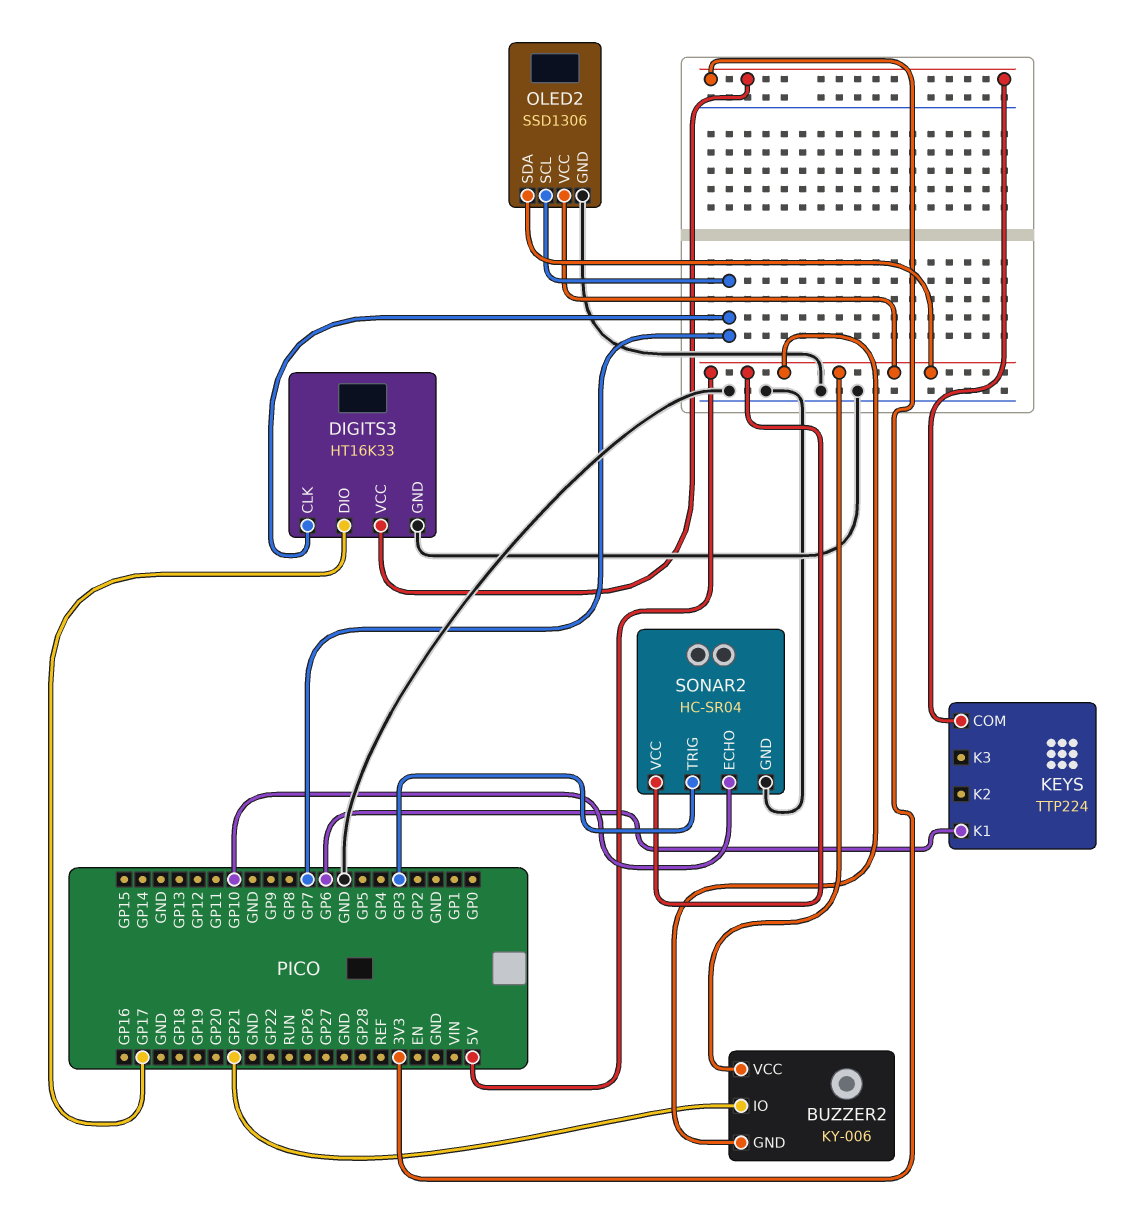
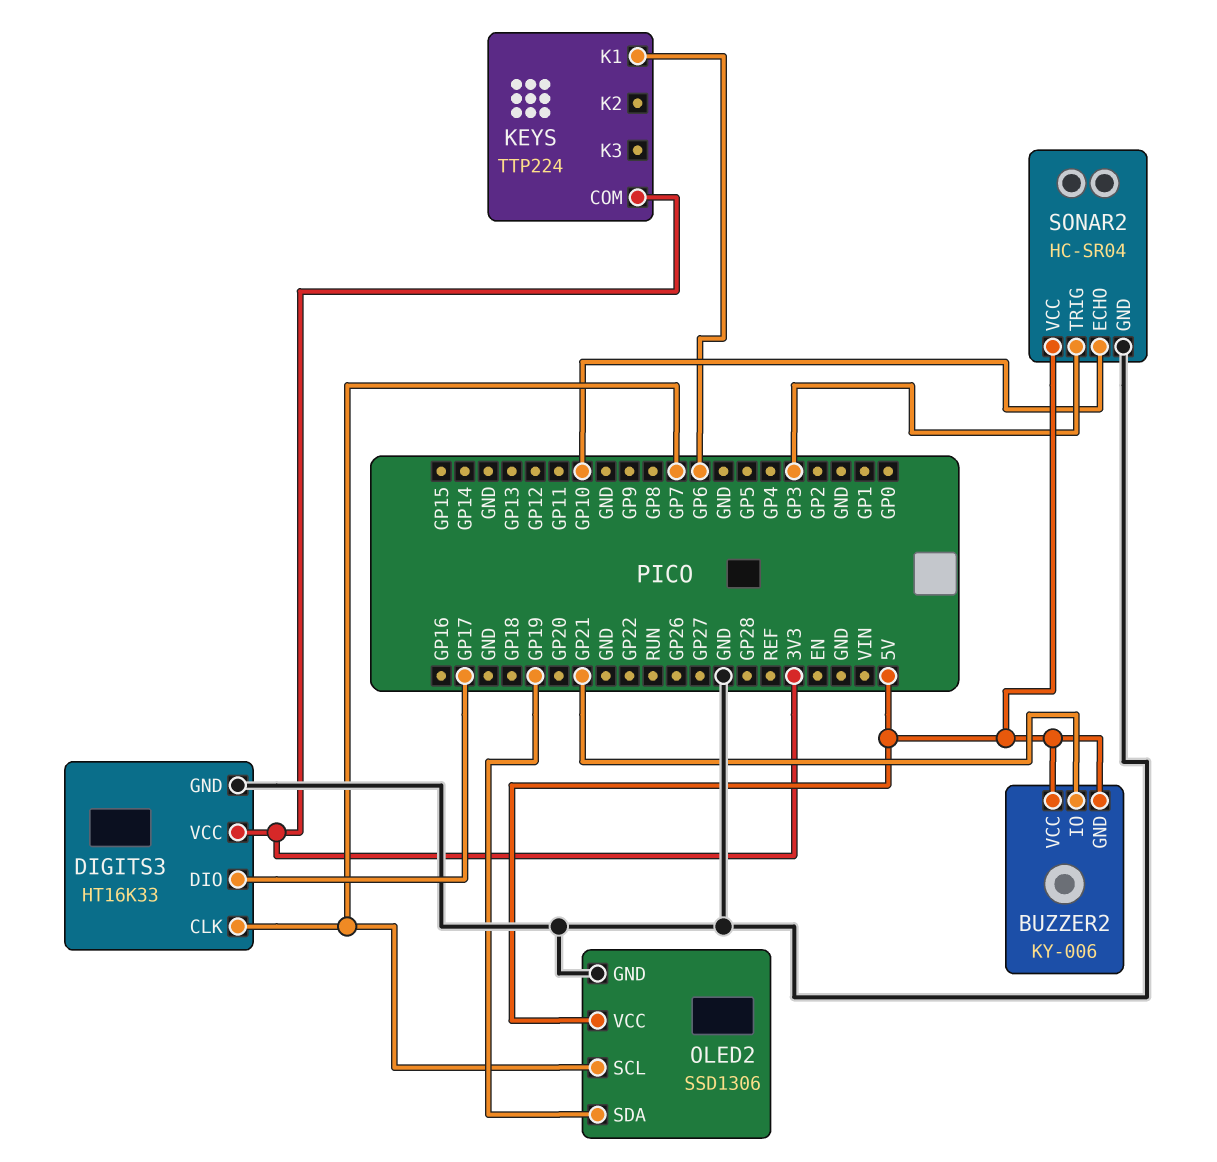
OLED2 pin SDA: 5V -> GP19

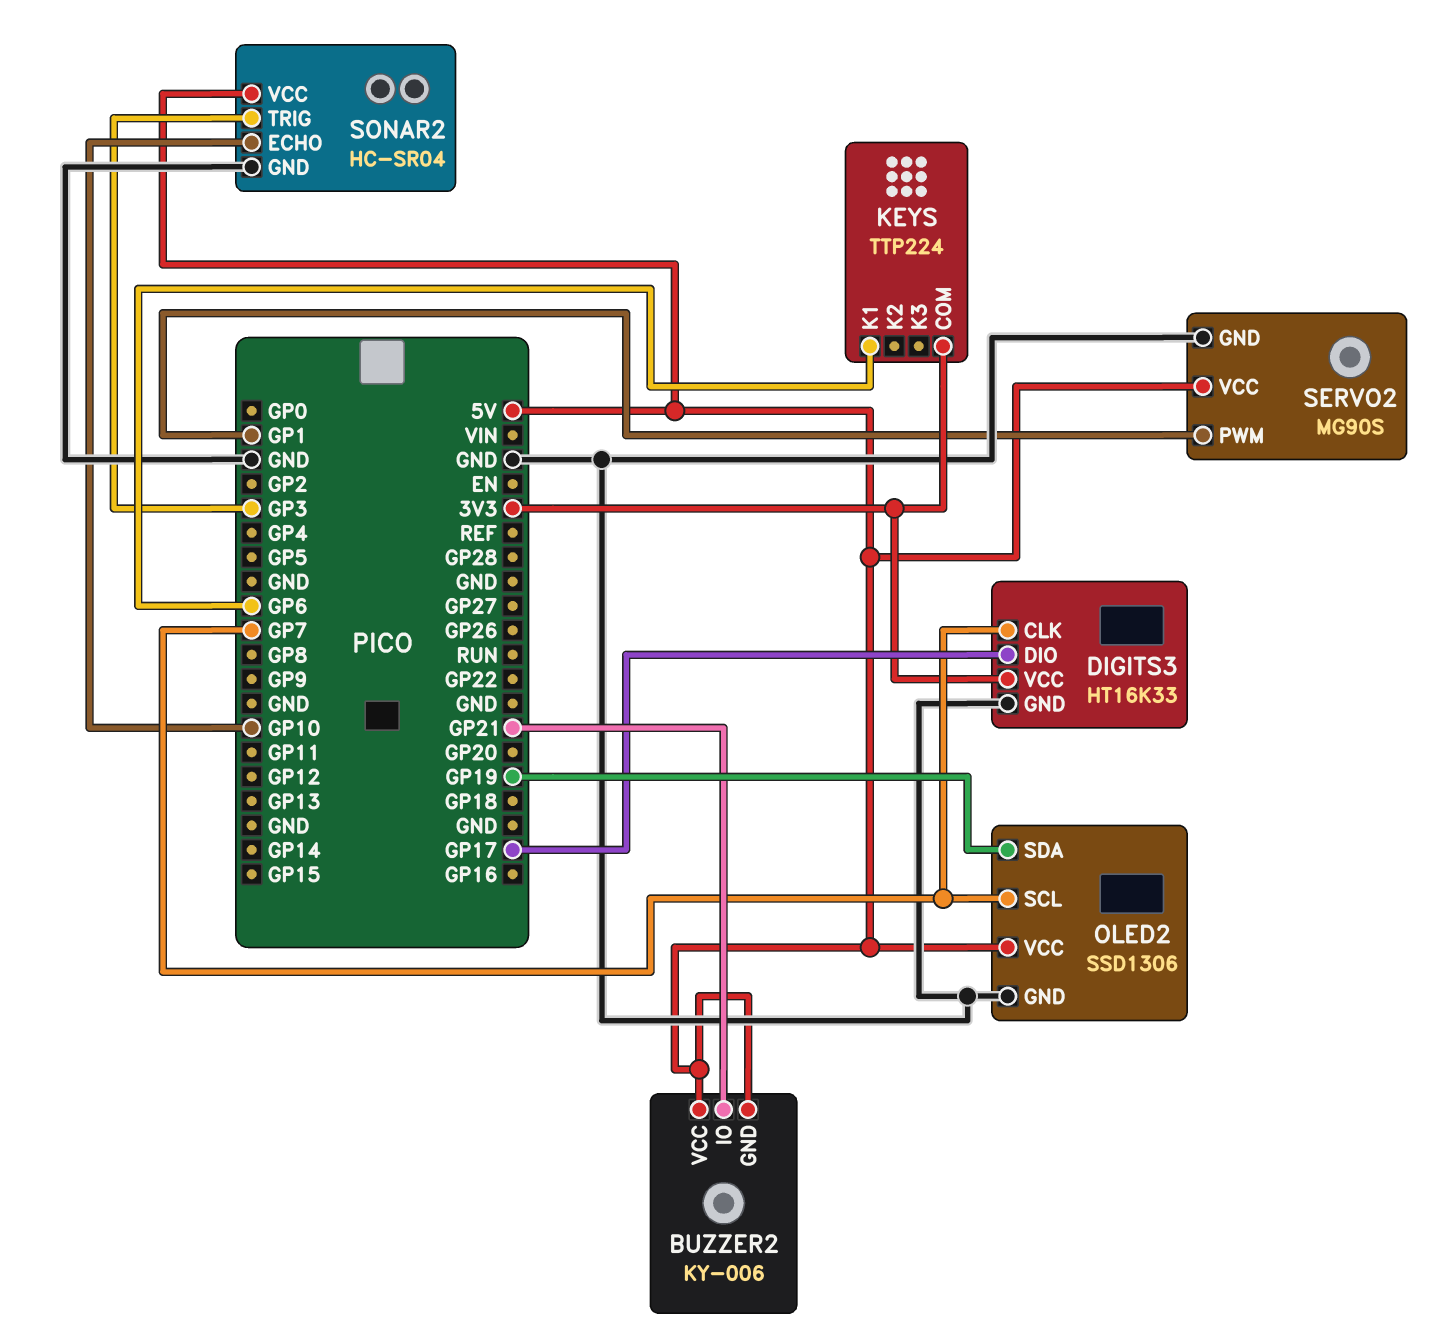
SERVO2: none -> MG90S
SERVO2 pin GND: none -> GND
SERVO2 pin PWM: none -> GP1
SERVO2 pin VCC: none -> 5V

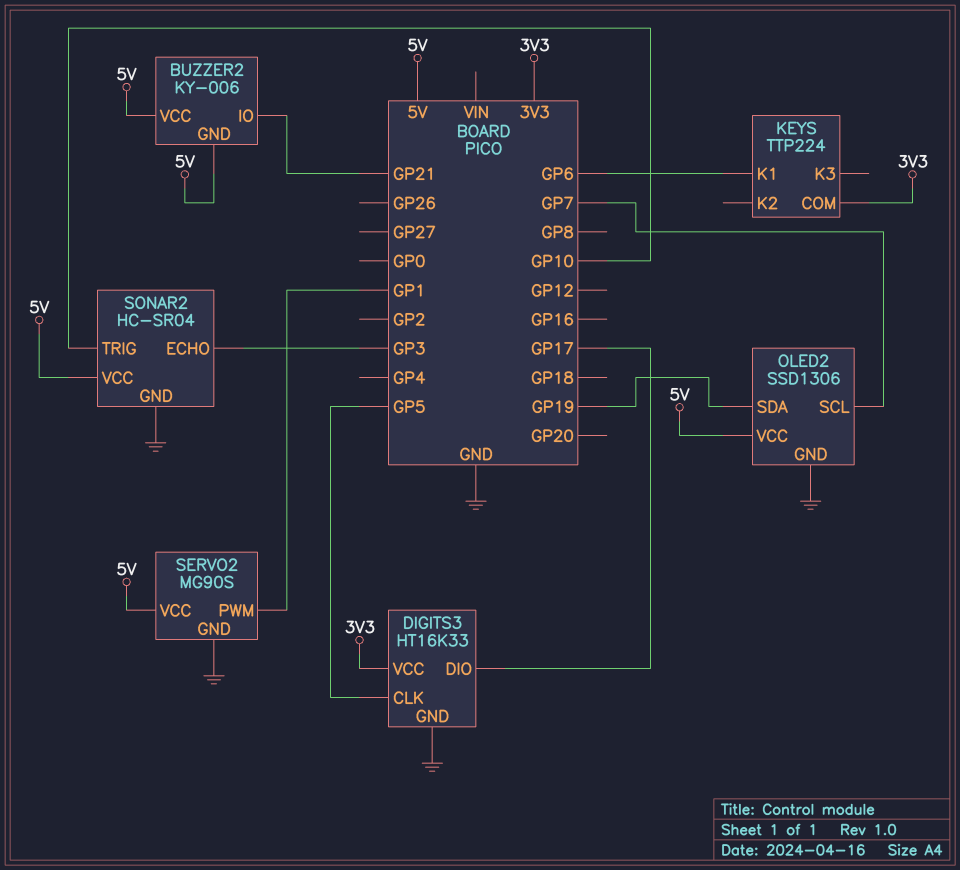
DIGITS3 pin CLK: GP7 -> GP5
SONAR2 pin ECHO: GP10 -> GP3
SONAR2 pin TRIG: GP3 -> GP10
* * *
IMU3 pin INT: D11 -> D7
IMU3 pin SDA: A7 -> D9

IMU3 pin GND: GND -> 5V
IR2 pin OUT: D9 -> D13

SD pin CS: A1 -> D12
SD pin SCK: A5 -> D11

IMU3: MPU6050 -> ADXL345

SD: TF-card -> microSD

Try it
Please transcribe exactly the lines above from the line that has "DIGITS3 pin CLK: GP7 -> GP5" up to and including the line that has "SONAR2 pin TRIG: GP3 -> GP10"; no other line belongs in the answer.

Solution
DIGITS3 pin CLK: GP7 -> GP5
SONAR2 pin ECHO: GP10 -> GP3
SONAR2 pin TRIG: GP3 -> GP10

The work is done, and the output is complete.